Extracted entries below:
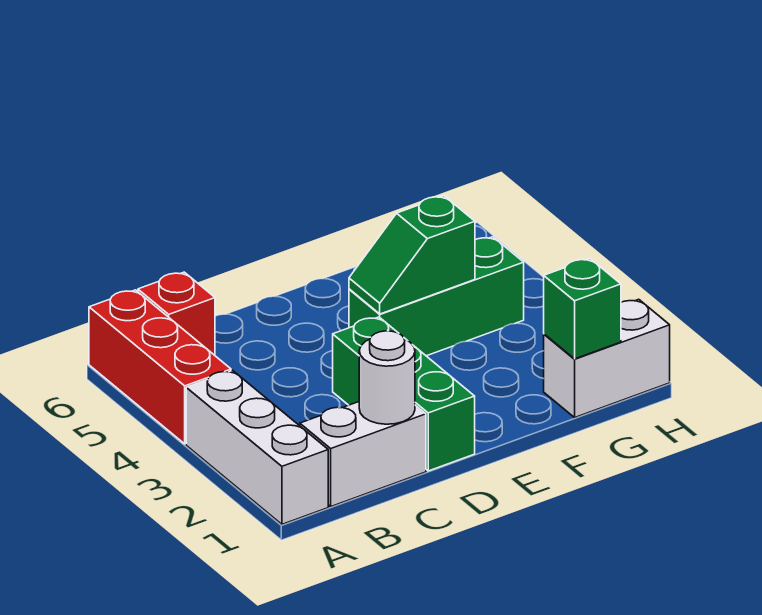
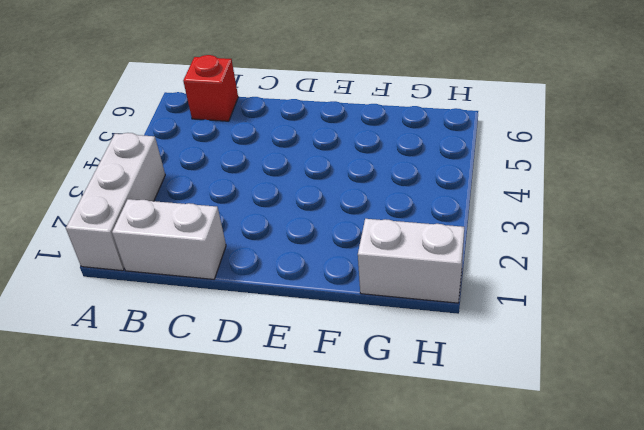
none -> red brick A4:A6 level 1
none -> green brick D1:D3 level 1

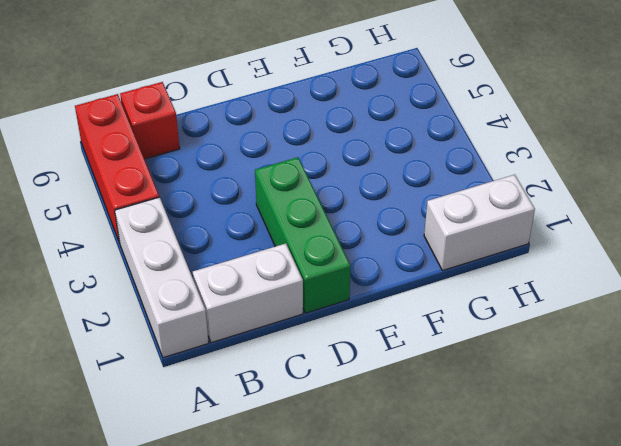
none -> green brick E4:G4 level 1
none -> white round brick C1 level 2

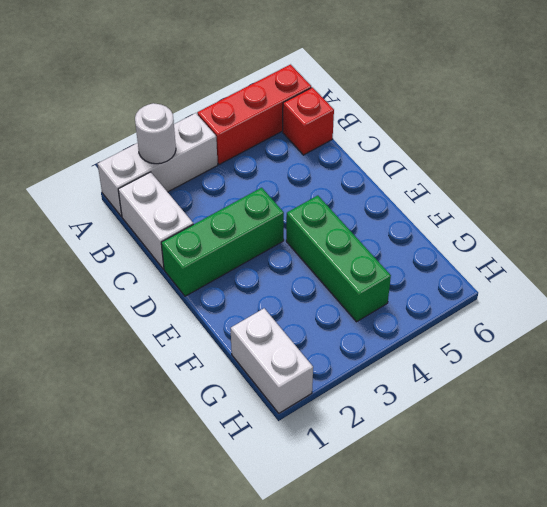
white round brick A2 level 2 -> white round brick C1 level 2
none -> green slope E4:F4 level 2 top F
none -> green brick G1 level 2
End of Extracted entries.
Each line above with the word "green" needs to be copied.

:: Finished exercise ::
none -> green brick D1:D3 level 1
none -> green brick E4:G4 level 1
none -> green slope E4:F4 level 2 top F
none -> green brick G1 level 2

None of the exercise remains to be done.